_SHORT PROBLEM_: Locate the line containing "the image resolution)." in the data below. Reproduce it and every following line up to the end, exactly as given.

_DATASET RECORDS_:
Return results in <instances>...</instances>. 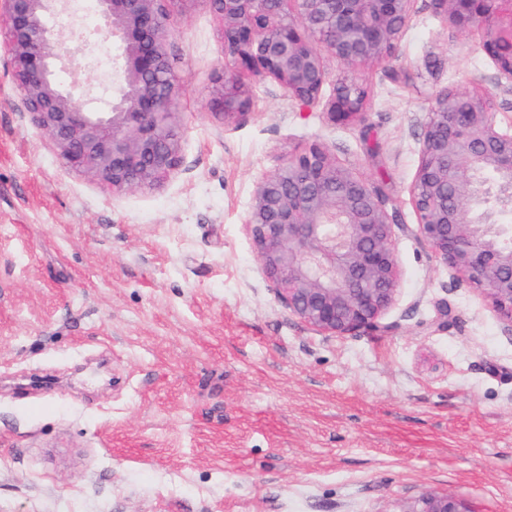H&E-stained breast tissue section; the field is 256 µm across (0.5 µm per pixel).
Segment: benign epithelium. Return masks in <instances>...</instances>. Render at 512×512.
<instances>
[{"instance_id":"obj_1","label":"benign epithelium","mask_w":512,"mask_h":512,"mask_svg":"<svg viewBox=\"0 0 512 512\" xmlns=\"http://www.w3.org/2000/svg\"><path fill=\"white\" fill-rule=\"evenodd\" d=\"M192 0H97L99 26L70 46L51 21L71 0H0L9 22L13 78L27 112L66 166L118 194L152 189L181 162L180 80L167 53V8ZM224 31L216 104L223 118L249 106L242 74L271 78L307 108L336 121L362 117L366 95L340 81L323 98L324 53L346 65L389 60L415 0H204ZM455 26L481 32V47L512 84V0H434ZM122 53L112 74L88 83L99 42ZM320 45V52L315 45ZM61 70L71 72L64 85ZM421 239L512 327V132L492 102L439 92L424 124L411 186ZM247 224L281 301L312 330L344 336L378 324L399 293L400 268L384 195L340 167L319 144L288 156L256 185ZM403 512H474L451 494H423Z\"/></svg>"}]
</instances>
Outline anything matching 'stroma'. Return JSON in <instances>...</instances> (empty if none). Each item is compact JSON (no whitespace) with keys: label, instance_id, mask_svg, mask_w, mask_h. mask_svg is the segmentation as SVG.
<instances>
[{"label":"stroma","instance_id":"1","mask_svg":"<svg viewBox=\"0 0 512 512\" xmlns=\"http://www.w3.org/2000/svg\"><path fill=\"white\" fill-rule=\"evenodd\" d=\"M166 28L181 164L115 194L34 126L0 16V512H512V327L419 239L410 194L440 91L491 95L512 130L479 33L415 0L392 66L325 59L362 120L248 76L227 121L221 23L193 0ZM315 143L385 195L400 297L375 330L293 316L246 227L257 181ZM403 512H473L467 502L451 494H423L412 501Z\"/></svg>","mask_w":512,"mask_h":512}]
</instances>
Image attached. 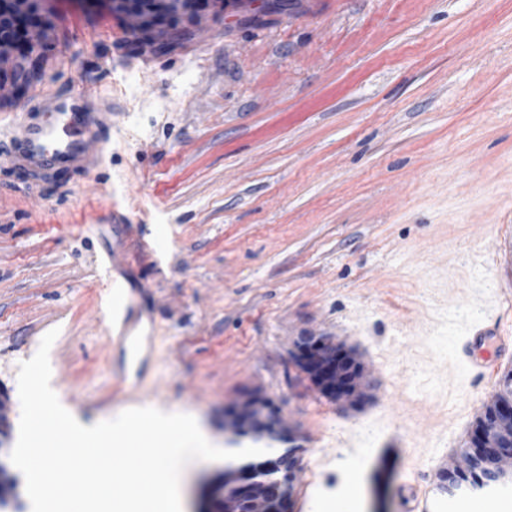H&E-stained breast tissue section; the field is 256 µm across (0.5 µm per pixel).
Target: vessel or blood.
Masks as SVG:
<instances>
[{
    "label": "vessel or blood",
    "mask_w": 512,
    "mask_h": 512,
    "mask_svg": "<svg viewBox=\"0 0 512 512\" xmlns=\"http://www.w3.org/2000/svg\"><path fill=\"white\" fill-rule=\"evenodd\" d=\"M90 103L79 94L59 99L54 112L40 125L27 127L24 134L15 139L7 157L12 163L28 167L33 173L60 165L79 169L95 167L98 156L87 153V141L104 131L102 124L89 120ZM168 243L164 225H156L154 232L142 233L133 240L136 250L159 255ZM105 305L110 313L111 333L118 342H125L136 321L125 299V290L117 278L107 280ZM495 332L490 326H473L459 342L458 354L476 376H486L496 360L504 353V346L496 344Z\"/></svg>",
    "instance_id": "vessel-or-blood-1"
}]
</instances>
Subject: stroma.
Returning a JSON list of instances; mask_svg holds the SVG:
<instances>
[{
	"label": "stroma",
	"instance_id": "35a3bbf8",
	"mask_svg": "<svg viewBox=\"0 0 512 512\" xmlns=\"http://www.w3.org/2000/svg\"><path fill=\"white\" fill-rule=\"evenodd\" d=\"M54 23L38 80L0 86V389L50 330L51 386L85 426L130 408L187 413L215 446L224 413L271 401L293 428L288 512H512V484L440 491L512 354L479 378L456 347L476 324L512 346V0H288L250 22L228 0L168 52L86 0H43ZM81 91L110 113L99 164L41 175L6 162L19 132ZM163 224L162 267L114 217ZM112 262L150 337L142 384L118 369L99 305ZM363 364L357 406L324 397L292 361L302 331ZM223 461L182 472L202 512Z\"/></svg>",
	"mask_w": 512,
	"mask_h": 512
}]
</instances>
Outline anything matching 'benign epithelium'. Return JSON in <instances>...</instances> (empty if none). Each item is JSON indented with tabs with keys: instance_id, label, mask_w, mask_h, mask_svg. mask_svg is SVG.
I'll list each match as a JSON object with an SVG mask.
<instances>
[{
	"instance_id": "benign-epithelium-1",
	"label": "benign epithelium",
	"mask_w": 512,
	"mask_h": 512,
	"mask_svg": "<svg viewBox=\"0 0 512 512\" xmlns=\"http://www.w3.org/2000/svg\"><path fill=\"white\" fill-rule=\"evenodd\" d=\"M110 7L133 20L146 39L165 44L176 36V23L196 19L223 0H107ZM51 22L37 0H0V85L10 84L22 96L37 78L42 62L38 41L48 38ZM298 365L326 395L351 404L366 396L363 366L339 343L311 331L296 340ZM249 434L265 448L292 444L284 419L264 403L250 399L224 413L227 442ZM472 444L452 458L439 473V488L453 494L462 475L479 474L491 485L512 482V375L502 377ZM296 476L295 452L288 450L264 459L253 469L228 464L224 479L211 493L207 512H287L285 490ZM17 495V482L0 469V502Z\"/></svg>"
}]
</instances>
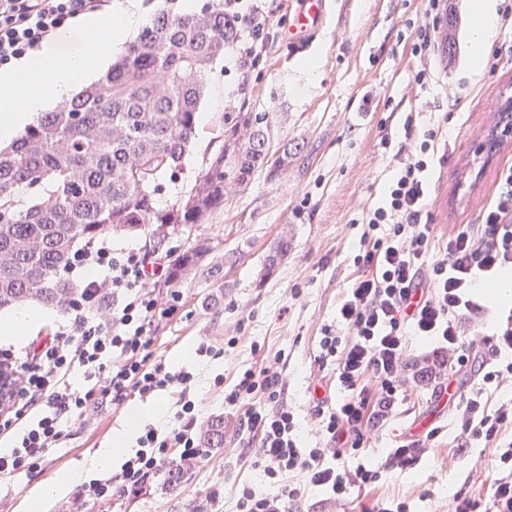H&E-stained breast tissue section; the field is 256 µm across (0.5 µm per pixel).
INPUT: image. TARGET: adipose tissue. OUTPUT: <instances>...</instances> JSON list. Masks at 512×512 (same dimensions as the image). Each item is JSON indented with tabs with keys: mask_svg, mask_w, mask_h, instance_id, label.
Returning <instances> with one entry per match:
<instances>
[{
	"mask_svg": "<svg viewBox=\"0 0 512 512\" xmlns=\"http://www.w3.org/2000/svg\"><path fill=\"white\" fill-rule=\"evenodd\" d=\"M146 16L129 5L108 16L84 17L78 30L62 29L58 49L41 52L0 72V144L10 142L40 112L76 93L103 69L113 52L122 50L145 25ZM80 43H73L74 33ZM497 34L493 0H472L468 32L472 70Z\"/></svg>",
	"mask_w": 512,
	"mask_h": 512,
	"instance_id": "ef3b65f1",
	"label": "adipose tissue"
}]
</instances>
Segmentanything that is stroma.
Listing matches in <instances>:
<instances>
[{
	"mask_svg": "<svg viewBox=\"0 0 512 512\" xmlns=\"http://www.w3.org/2000/svg\"><path fill=\"white\" fill-rule=\"evenodd\" d=\"M469 0H453L439 25H451L454 54L437 52L429 76L416 82L421 67L411 53V34L430 12L428 0H329L328 17L307 49H292L288 22L297 0H266L272 17L256 64L240 66L226 50L208 76L199 112L196 141L175 181L156 199L165 209L178 202L224 150V115L268 113L271 147L288 151L287 172H256L225 195L202 223L169 235L163 243L139 236H112L116 250L133 249L151 261L178 255L204 241L209 252L177 288L155 277L154 295L166 315L154 327L152 349L173 368L194 375L191 395L201 399L208 420L224 423V445L203 462L186 467L179 483L152 482L138 496L109 505L76 500L67 492L48 512H231L238 483L256 490L267 485L248 458L236 479L224 477V452L257 447L258 436L243 433L238 416L224 406V389L239 371L258 366L261 353L285 351L288 400L305 418L314 388L336 382L332 370L311 374L316 341L332 323L342 294L356 276L354 256L361 245L369 208L382 200L385 185L399 172L397 152L404 146L403 124L417 130L441 128L430 173L426 209L441 236L474 225L491 200L499 169L512 164V147L488 157L478 145L500 116L502 92L512 93V38L498 33L491 44L500 53L497 77L472 74L467 67L465 33ZM314 68H307V61ZM299 154H292V147ZM288 254L279 263L266 259L280 238ZM236 347H228L230 337ZM218 355H196L201 340ZM431 388L409 390L407 403L367 451L373 464L426 418L442 428L430 452L412 470L384 475L375 487L353 493L342 512H363L373 499L407 497L411 512H450L462 492L487 501L494 478L492 451L478 446L458 451L459 428L450 411L436 407ZM147 399L128 398L117 408L71 423L64 447L54 449L34 471L0 481V512H24L27 494L60 475L81 481L98 478L92 466L97 449L121 432L130 412Z\"/></svg>",
	"mask_w": 512,
	"mask_h": 512,
	"instance_id": "35a3bbf8",
	"label": "stroma"
}]
</instances>
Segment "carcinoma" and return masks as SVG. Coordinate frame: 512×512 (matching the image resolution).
Listing matches in <instances>:
<instances>
[{"label":"carcinoma","mask_w":512,"mask_h":512,"mask_svg":"<svg viewBox=\"0 0 512 512\" xmlns=\"http://www.w3.org/2000/svg\"><path fill=\"white\" fill-rule=\"evenodd\" d=\"M238 38L220 2L192 13L157 0L151 25L104 75L0 149L1 309L34 300L67 312L81 295L64 276L77 246L104 232L161 242L268 167L269 114L239 112L188 199L157 207L196 138L207 73ZM22 188L32 196L25 209ZM206 252L198 245L171 260L166 284L178 286ZM203 444L223 446L224 426H211Z\"/></svg>","instance_id":"obj_1"}]
</instances>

_COMPLETE RESPONSE_:
Segment "carcinoma" and return masks as SVG. Coordinate frame: 512×512 (matching the image resolution).
Listing matches in <instances>:
<instances>
[{"label":"carcinoma","mask_w":512,"mask_h":512,"mask_svg":"<svg viewBox=\"0 0 512 512\" xmlns=\"http://www.w3.org/2000/svg\"><path fill=\"white\" fill-rule=\"evenodd\" d=\"M238 38L220 2L192 13L157 0L151 25L104 75L0 149L1 309L34 300L67 312L81 295L64 276L77 246L104 232L161 242L268 167L269 114L239 112L188 199L157 207L196 138L207 73ZM22 188L32 196L25 209ZM206 252L198 245L171 260L166 284L178 286ZM203 444L223 446L224 426H211Z\"/></svg>","instance_id":"obj_1"}]
</instances>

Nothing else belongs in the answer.